**Brief**:
From the entries below, retype only the lines from the one with "brown pan [472,583,572,715]" through the one with "none -> turquoise pyramid [331,240,366,272]", exactly as written.

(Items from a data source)

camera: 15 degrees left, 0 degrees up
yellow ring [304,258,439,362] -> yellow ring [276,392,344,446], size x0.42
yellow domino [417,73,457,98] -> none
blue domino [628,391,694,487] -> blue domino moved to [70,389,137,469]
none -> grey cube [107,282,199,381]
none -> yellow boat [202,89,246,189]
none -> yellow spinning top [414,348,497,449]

* * *

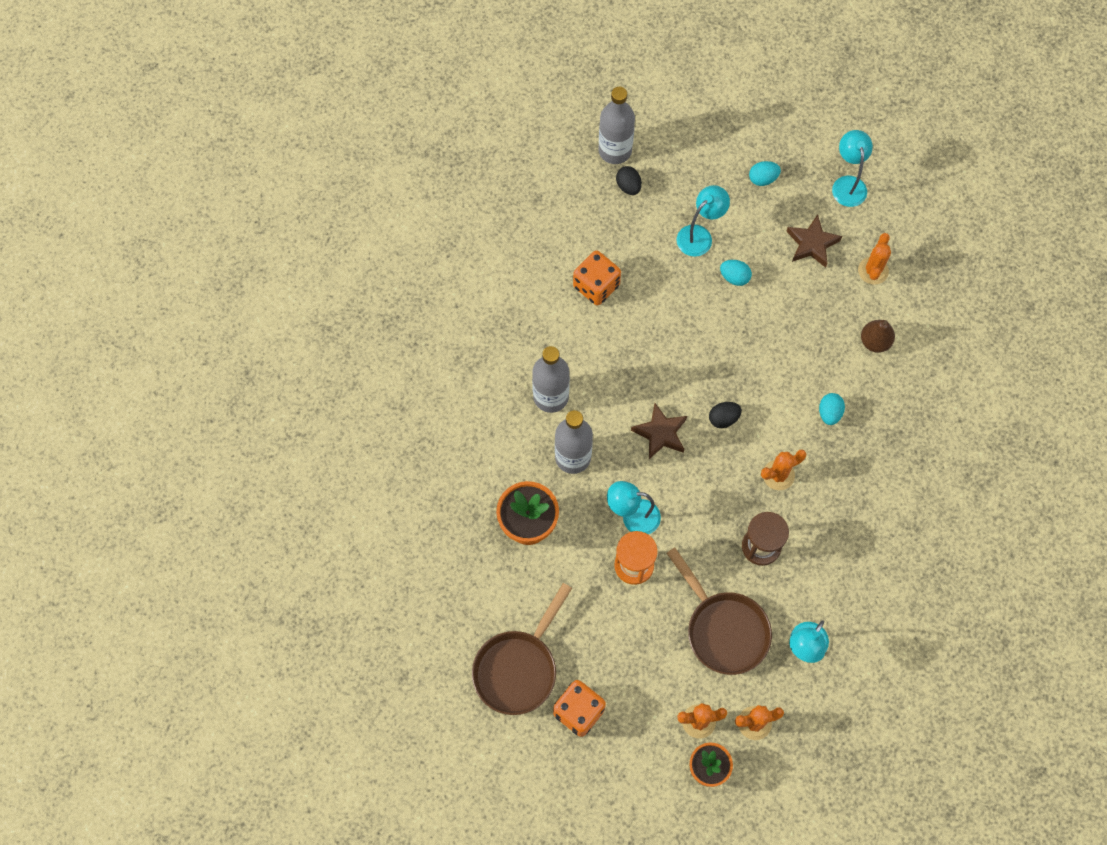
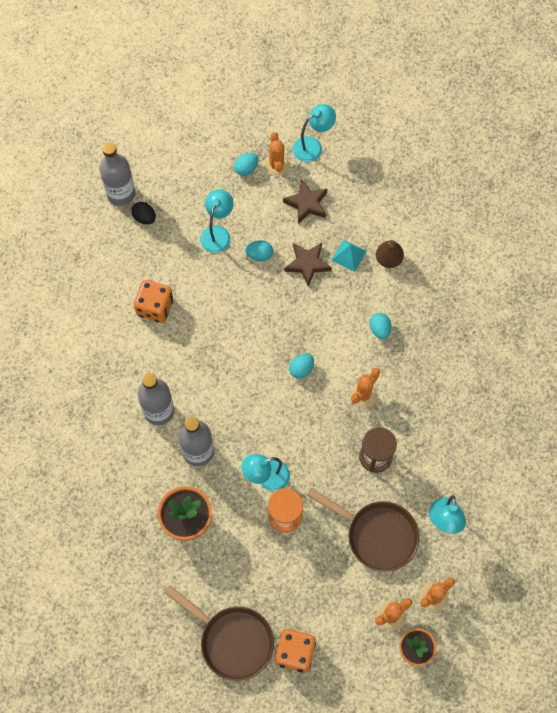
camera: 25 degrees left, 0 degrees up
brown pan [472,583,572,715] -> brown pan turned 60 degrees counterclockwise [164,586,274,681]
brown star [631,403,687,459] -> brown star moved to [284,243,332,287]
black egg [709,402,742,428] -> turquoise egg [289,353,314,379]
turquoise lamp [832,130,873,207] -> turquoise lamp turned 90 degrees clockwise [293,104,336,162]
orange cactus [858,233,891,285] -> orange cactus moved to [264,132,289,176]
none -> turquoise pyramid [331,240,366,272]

--

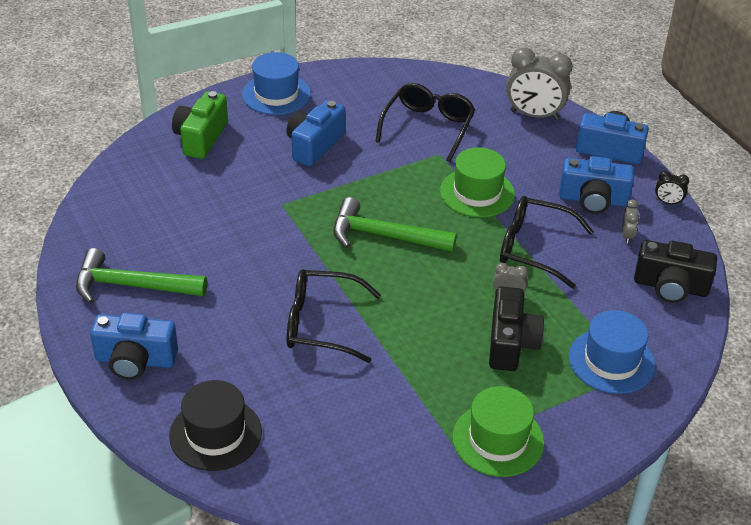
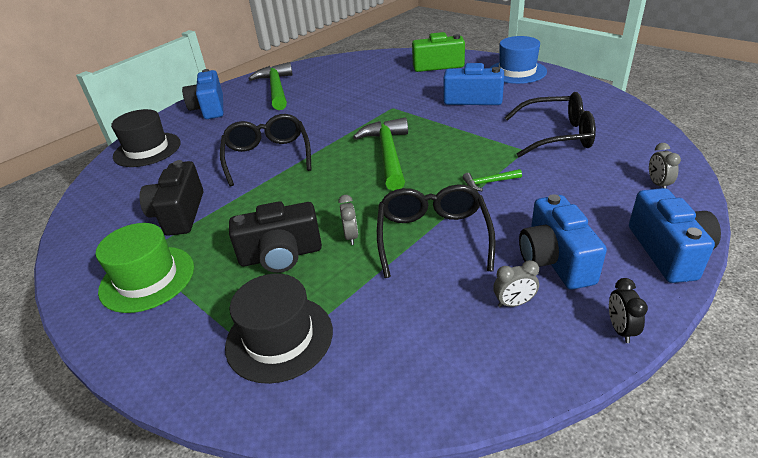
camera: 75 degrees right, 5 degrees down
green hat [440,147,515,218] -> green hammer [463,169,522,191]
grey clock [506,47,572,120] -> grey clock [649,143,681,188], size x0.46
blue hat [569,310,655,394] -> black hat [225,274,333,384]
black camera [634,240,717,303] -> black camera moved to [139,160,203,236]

**Task answer**:
brown pan [472,583,572,715] -> brown pan turned 60 degrees counterclockwise [164,586,274,681]
brown star [631,403,687,459] -> brown star moved to [284,243,332,287]
black egg [709,402,742,428] -> turquoise egg [289,353,314,379]
turquoise lamp [832,130,873,207] -> turquoise lamp turned 90 degrees clockwise [293,104,336,162]
orange cactus [858,233,891,285] -> orange cactus moved to [264,132,289,176]
none -> turquoise pyramid [331,240,366,272]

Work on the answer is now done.